Problem to work on: Every line of the material must be restated exactly, though not its pictures.

Provided data:
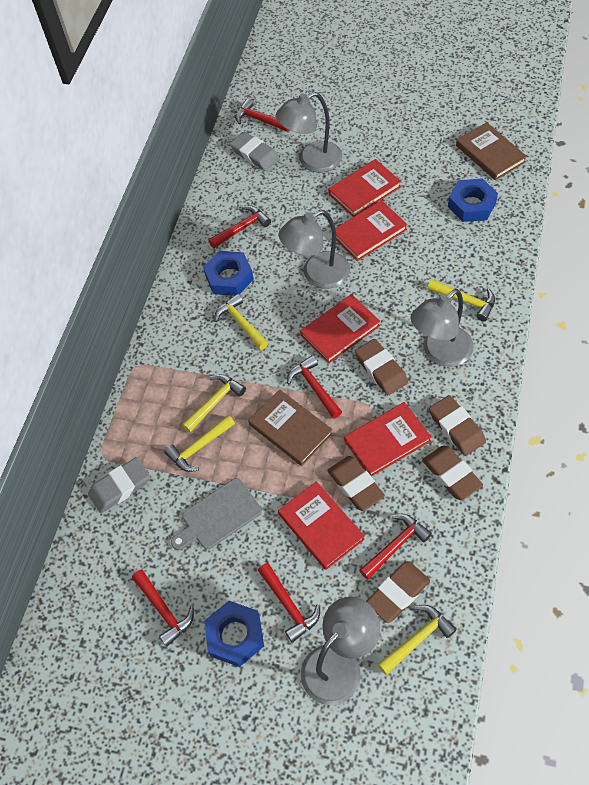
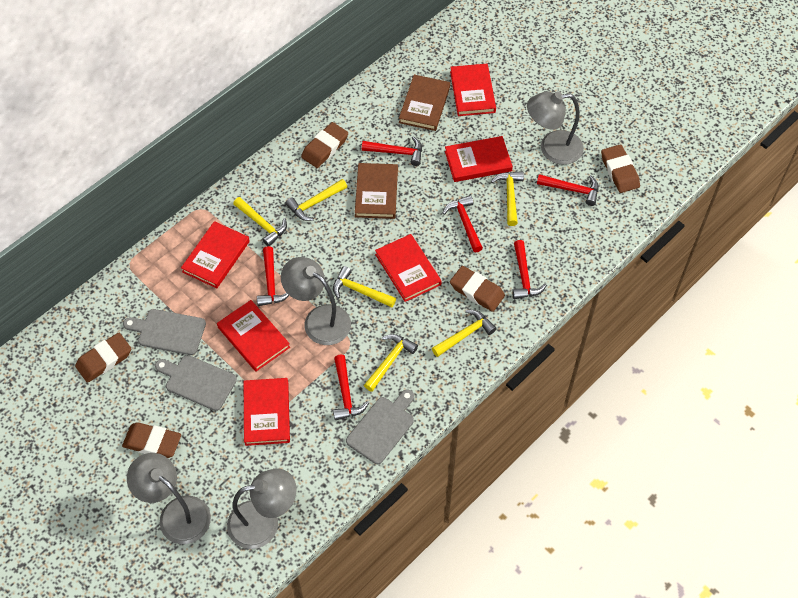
blue nut: 3 -> 0
grey cutting board: 1 -> 3
grey eraser: 2 -> 0
red book: 5 -> 6
yellow hammer: 5 -> 6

Exercise response:
blue nut: 3 -> 0
grey cutting board: 1 -> 3
grey eraser: 2 -> 0
red book: 5 -> 6
yellow hammer: 5 -> 6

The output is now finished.